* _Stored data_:
•••••
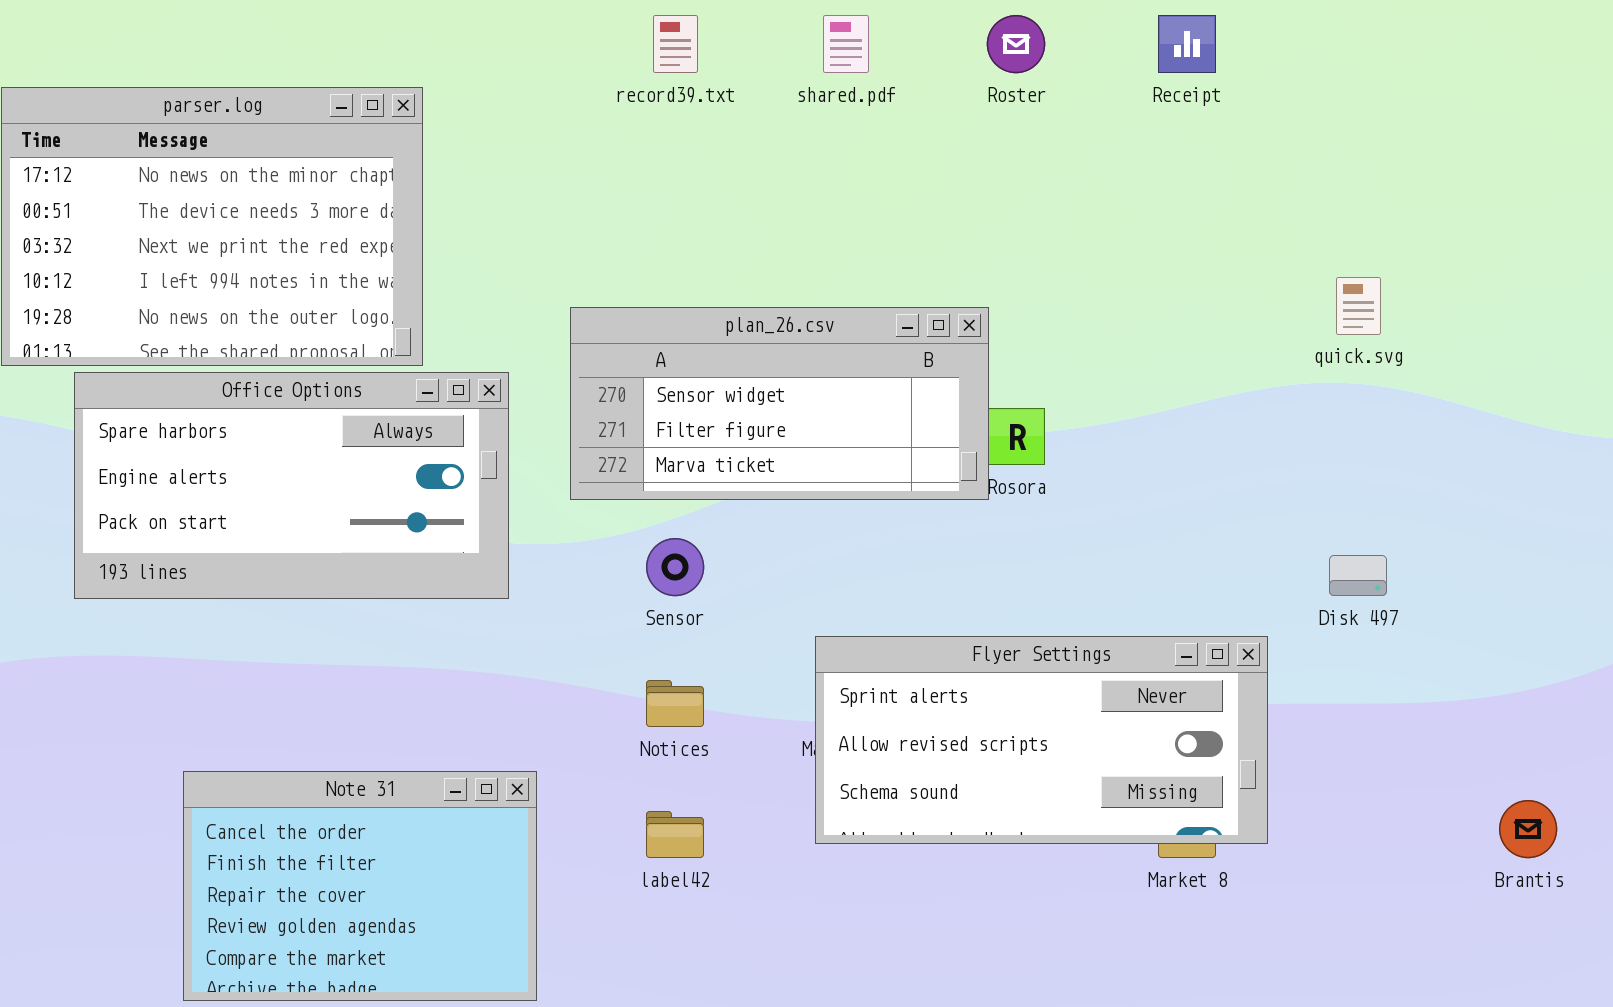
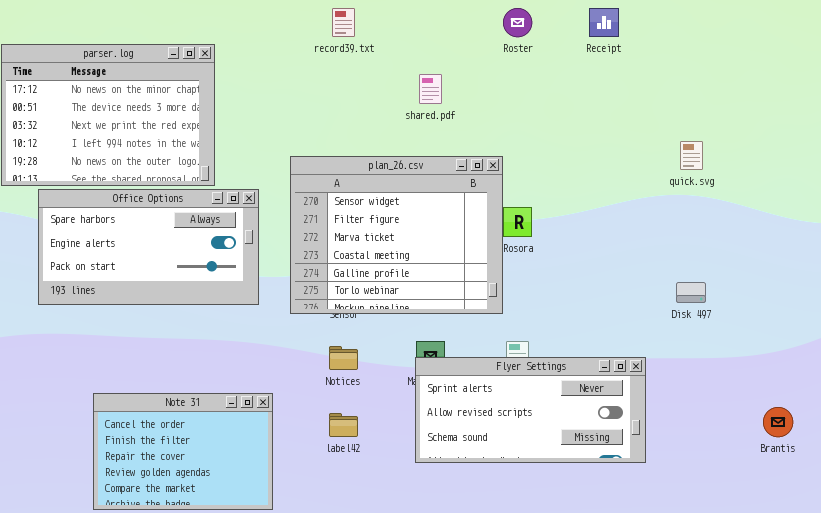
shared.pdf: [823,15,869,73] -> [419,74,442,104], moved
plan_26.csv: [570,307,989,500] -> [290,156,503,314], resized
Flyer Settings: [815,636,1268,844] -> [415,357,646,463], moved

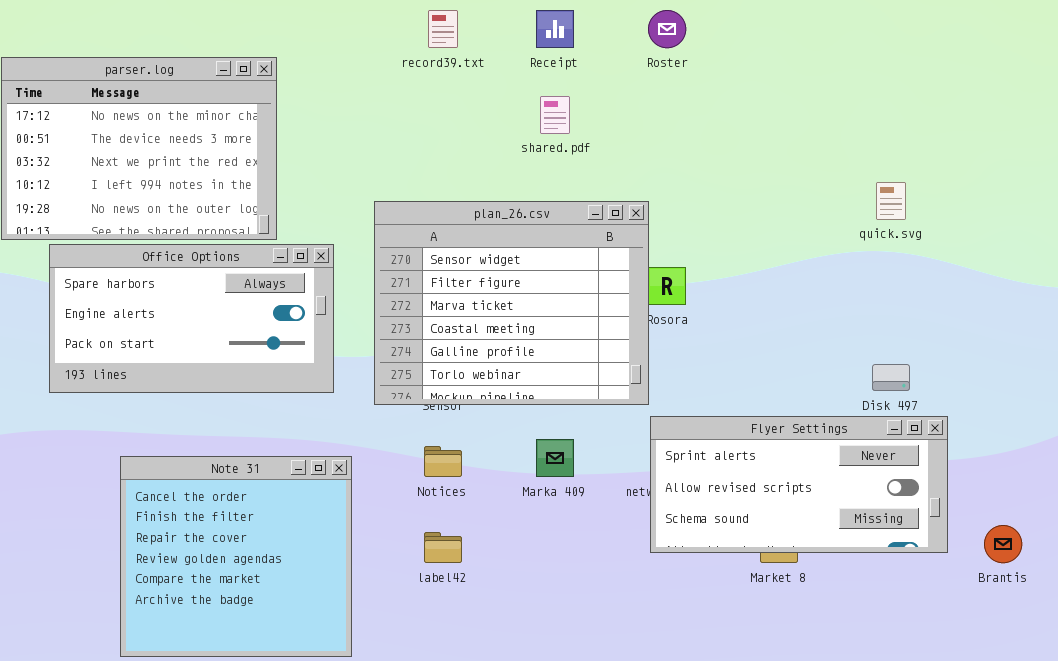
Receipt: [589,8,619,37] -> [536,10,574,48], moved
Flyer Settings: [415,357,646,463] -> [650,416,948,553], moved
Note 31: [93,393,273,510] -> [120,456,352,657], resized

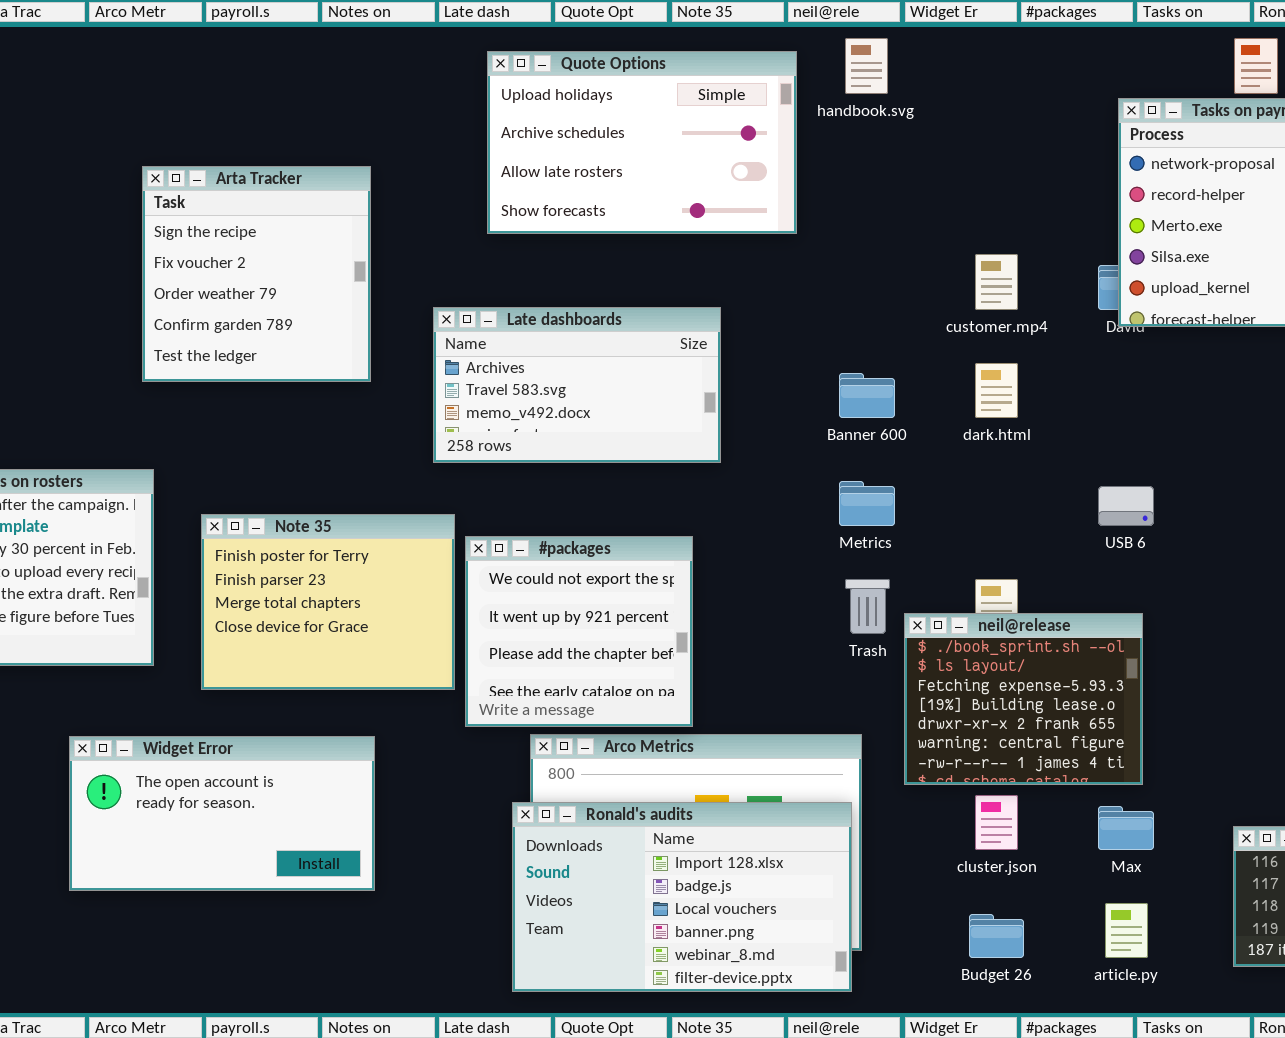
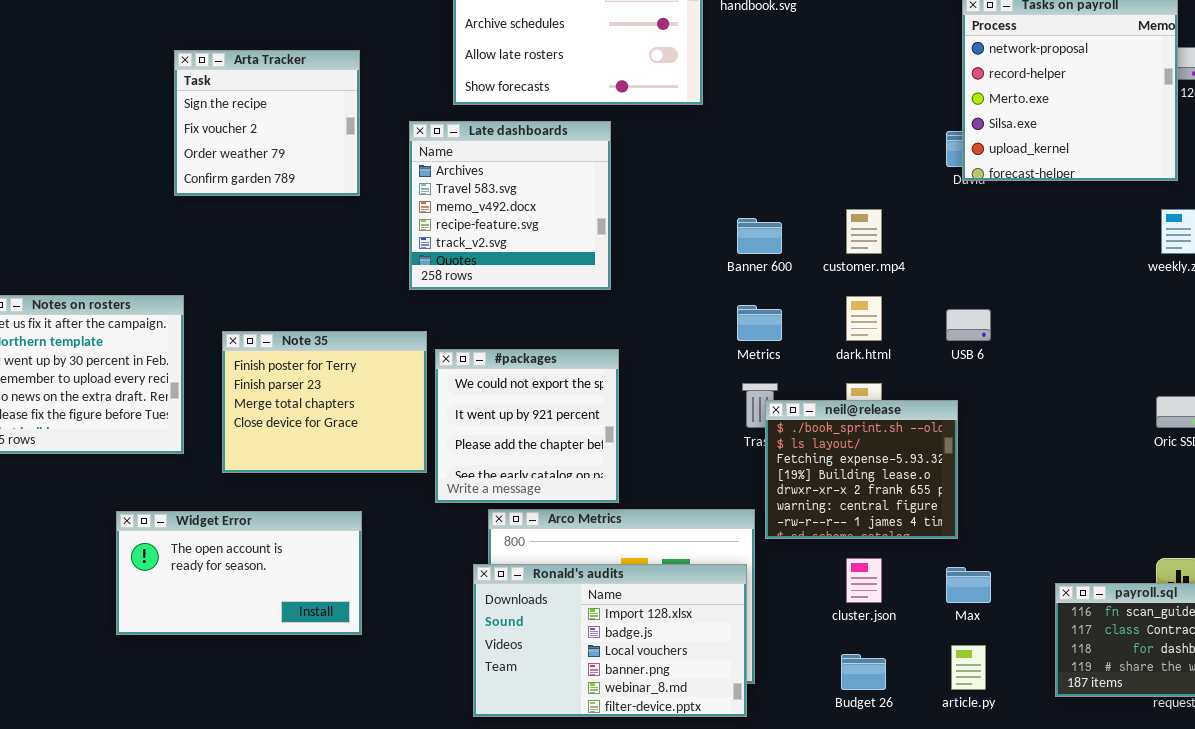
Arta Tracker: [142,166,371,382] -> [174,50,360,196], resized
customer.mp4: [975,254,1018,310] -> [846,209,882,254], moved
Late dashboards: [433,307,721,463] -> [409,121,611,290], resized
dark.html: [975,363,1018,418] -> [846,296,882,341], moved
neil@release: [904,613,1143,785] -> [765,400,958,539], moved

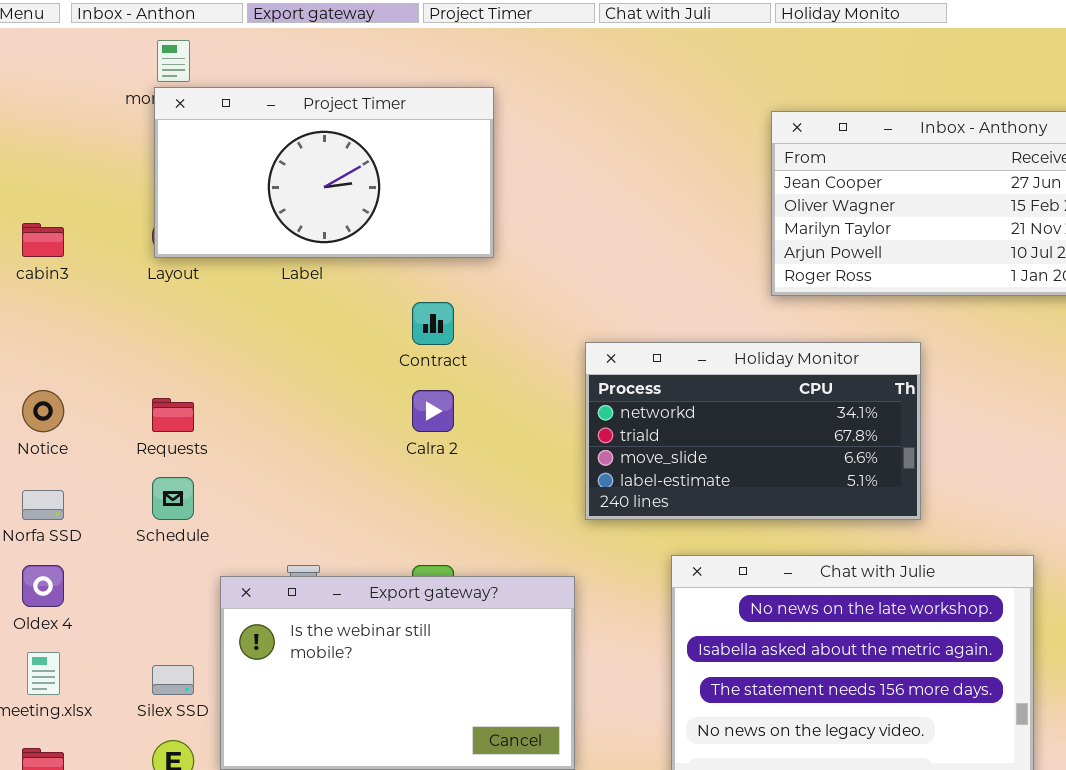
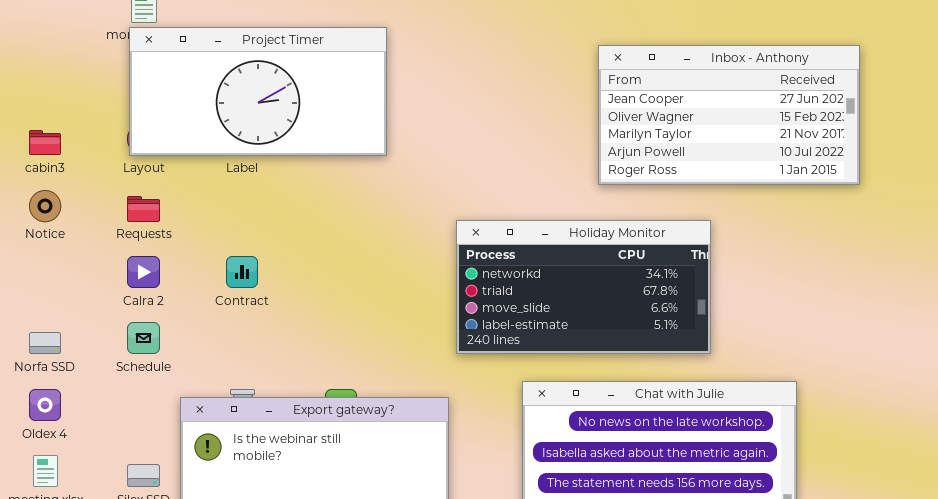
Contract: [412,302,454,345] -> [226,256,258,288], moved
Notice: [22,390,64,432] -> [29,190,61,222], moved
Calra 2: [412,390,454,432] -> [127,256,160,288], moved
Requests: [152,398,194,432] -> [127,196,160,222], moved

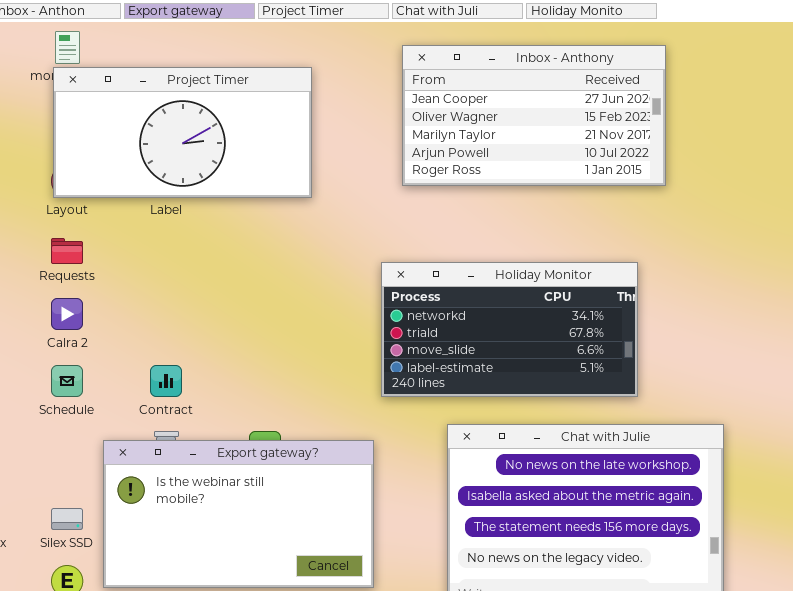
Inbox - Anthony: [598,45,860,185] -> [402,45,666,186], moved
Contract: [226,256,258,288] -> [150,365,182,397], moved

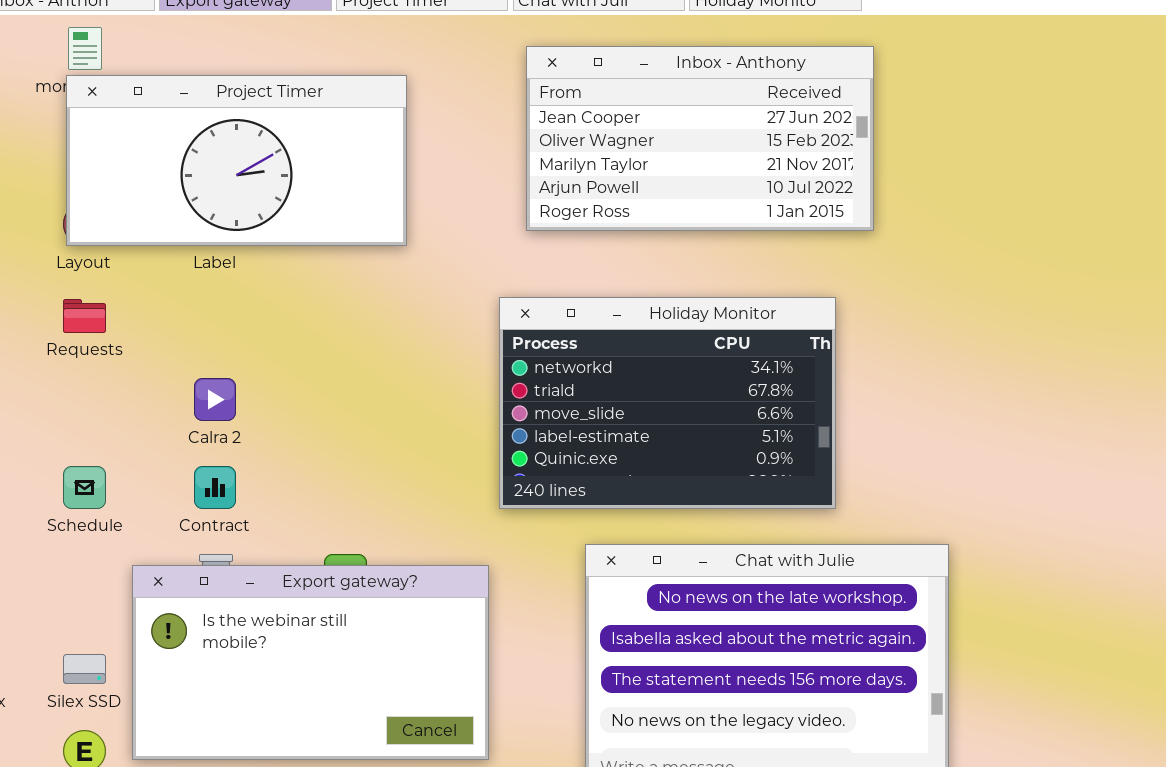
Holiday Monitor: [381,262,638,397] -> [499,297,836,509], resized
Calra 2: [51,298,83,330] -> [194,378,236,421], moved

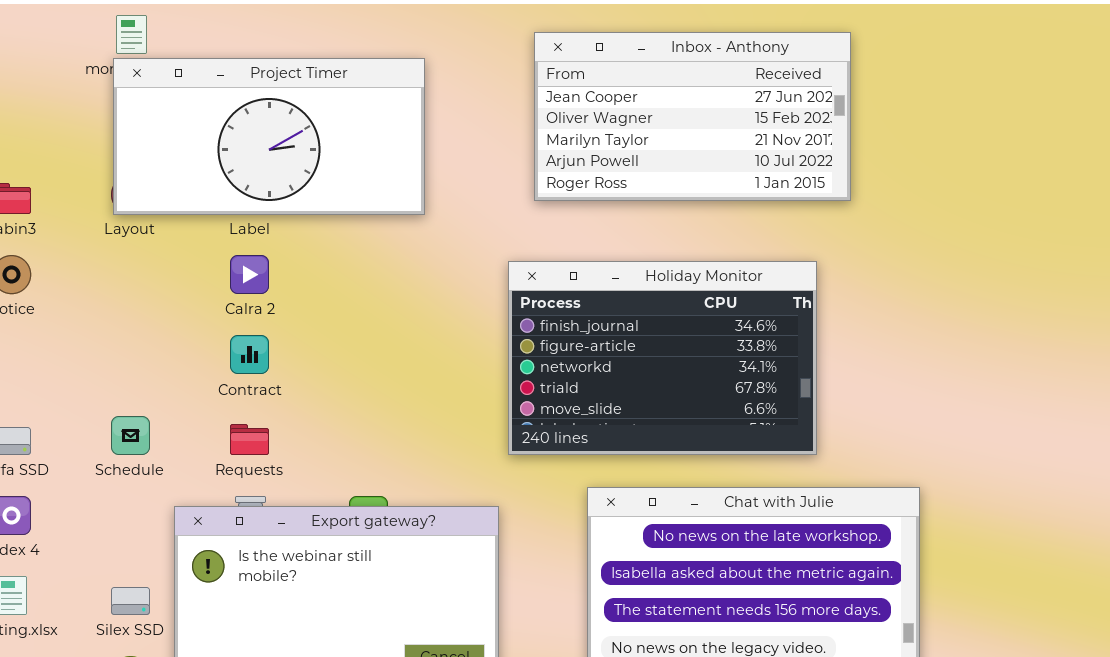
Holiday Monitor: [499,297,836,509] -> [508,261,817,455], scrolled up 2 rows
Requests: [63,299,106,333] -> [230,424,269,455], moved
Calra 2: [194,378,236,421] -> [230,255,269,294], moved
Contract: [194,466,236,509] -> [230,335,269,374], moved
•••••
* _PROBLEM TO WORK ON_: From the records, work out how many lines include "Settings" and respond with the number only.

* _WRITTEN RESPONSE_: 2